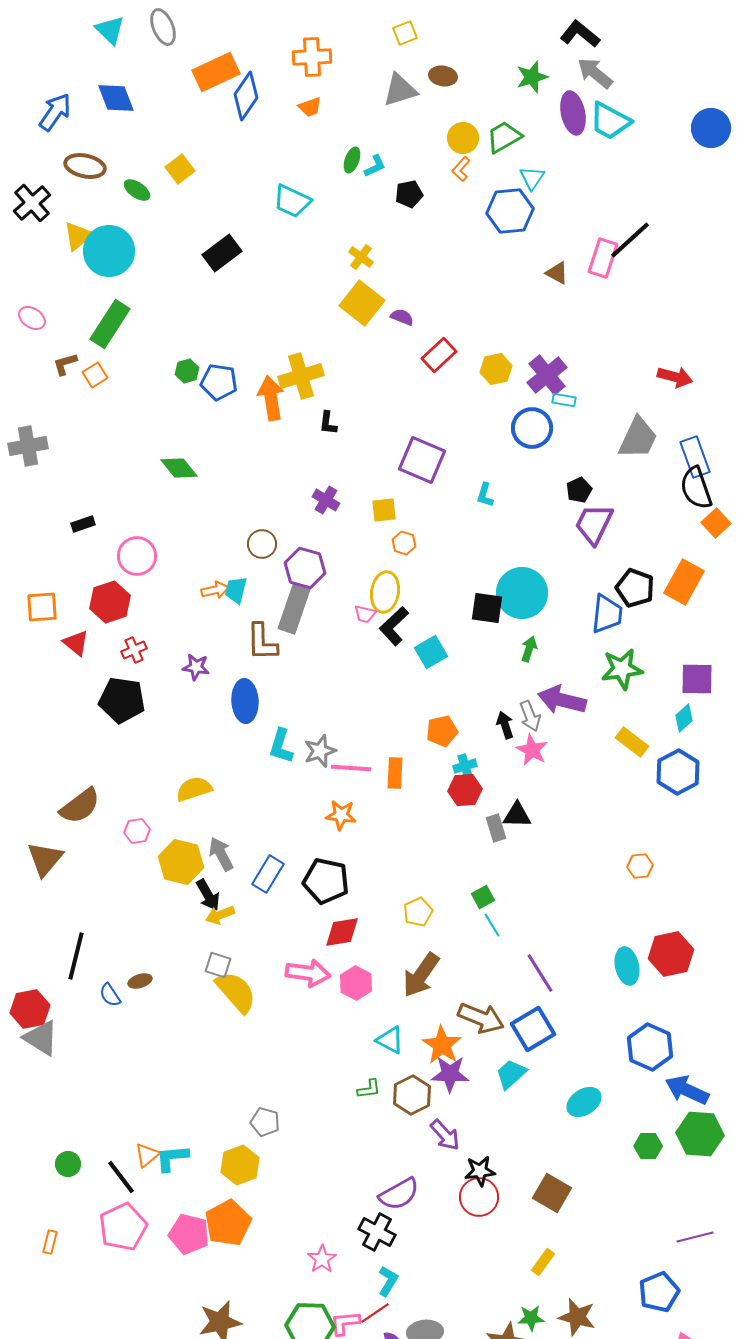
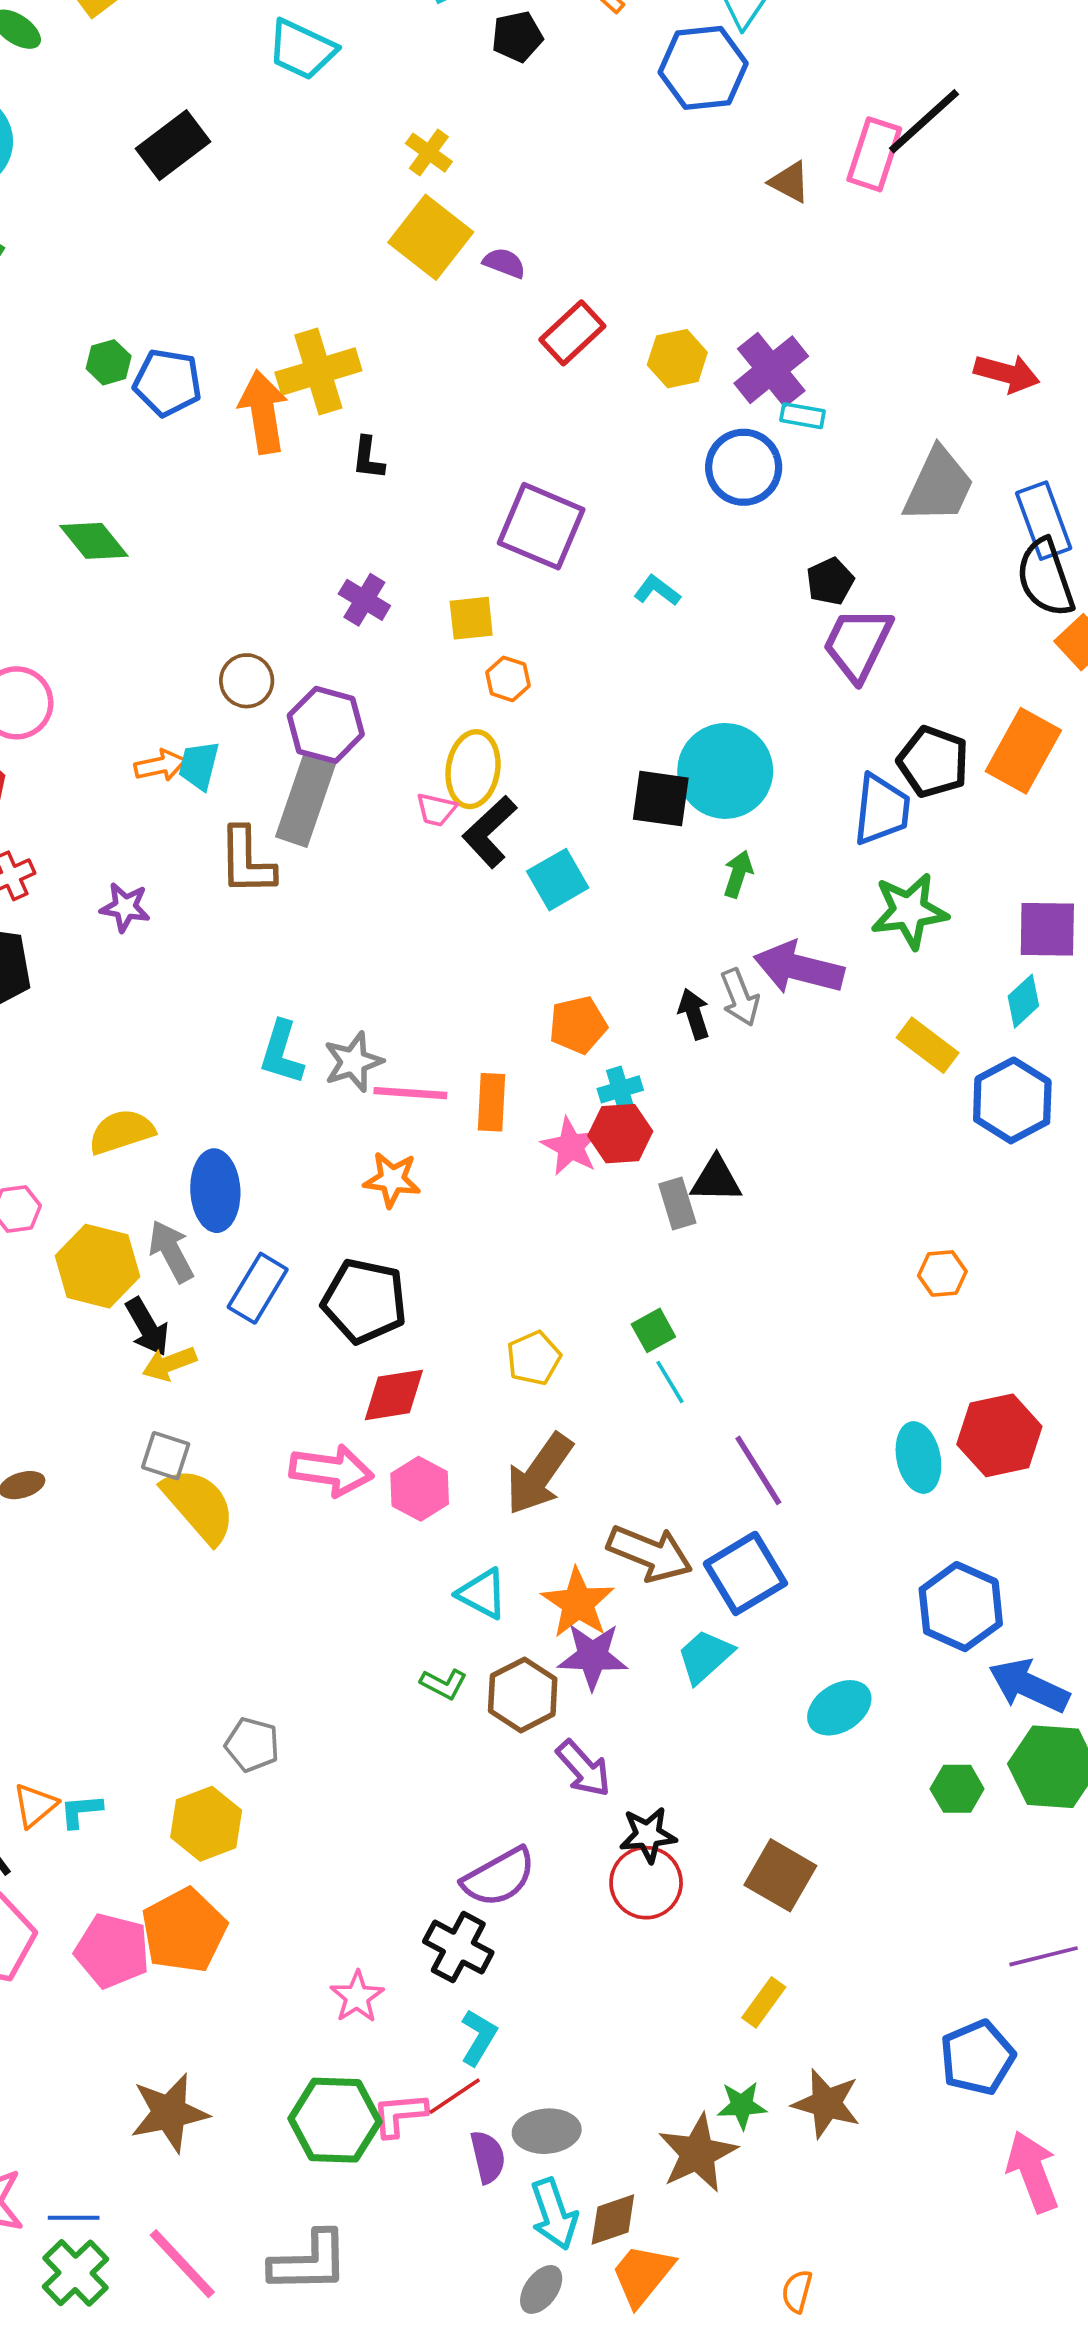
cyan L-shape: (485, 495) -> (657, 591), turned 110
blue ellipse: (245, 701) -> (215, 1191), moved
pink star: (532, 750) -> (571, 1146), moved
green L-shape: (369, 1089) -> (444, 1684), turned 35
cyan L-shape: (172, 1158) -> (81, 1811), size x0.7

- **Directions for this task**: Every line above with the word "cyan" is to be copied out.

- **Reply**:
cyan L-shape: (485, 495) -> (657, 591), turned 110
cyan L-shape: (172, 1158) -> (81, 1811), size x0.7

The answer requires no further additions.